» Dataset
--- --- ---

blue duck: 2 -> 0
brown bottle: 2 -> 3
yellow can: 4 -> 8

--- --- ---

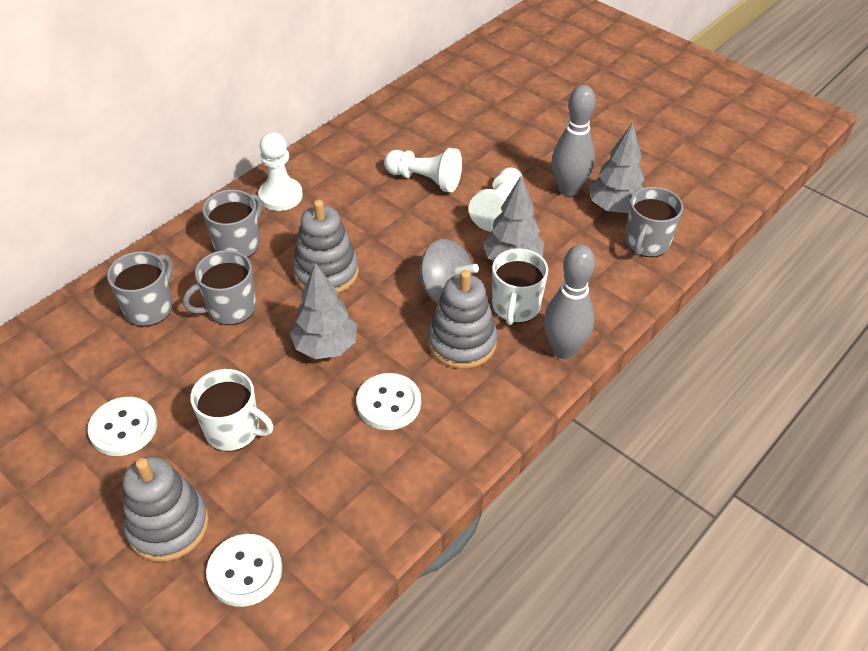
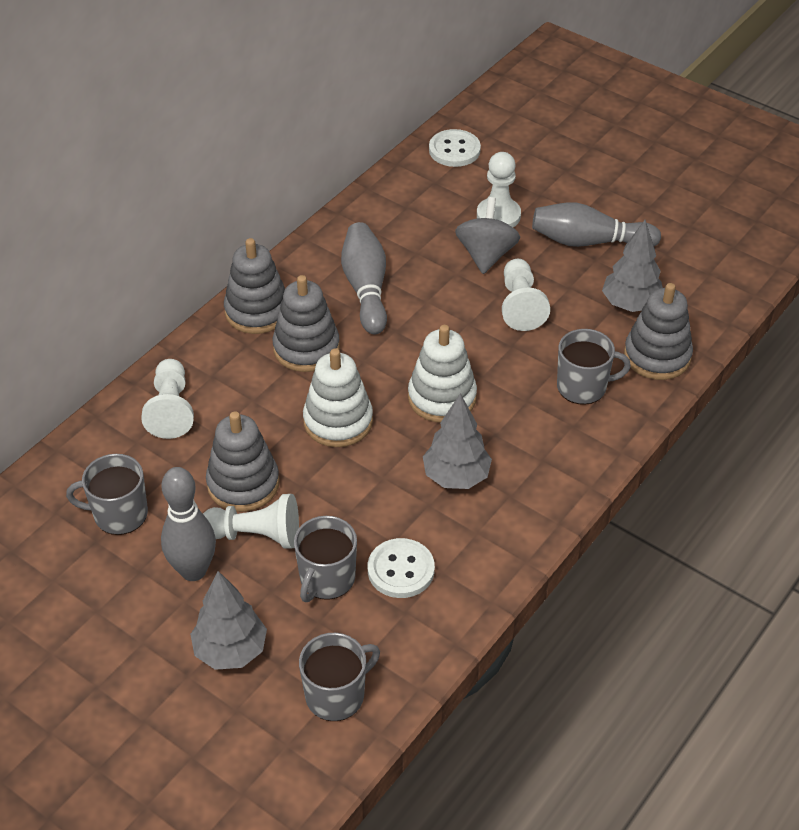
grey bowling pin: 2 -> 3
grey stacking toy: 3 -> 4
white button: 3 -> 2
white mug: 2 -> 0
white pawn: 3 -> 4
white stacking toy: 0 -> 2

--- --- ---

» Task instructions
When you reach the line with "white button: 3 -> 2" in the records above, start writing out lines exactly, and stop once the line with "white stacking toy: 0 -> 2" has been written; include nothing else.

» Written answer
white button: 3 -> 2
white mug: 2 -> 0
white pawn: 3 -> 4
white stacking toy: 0 -> 2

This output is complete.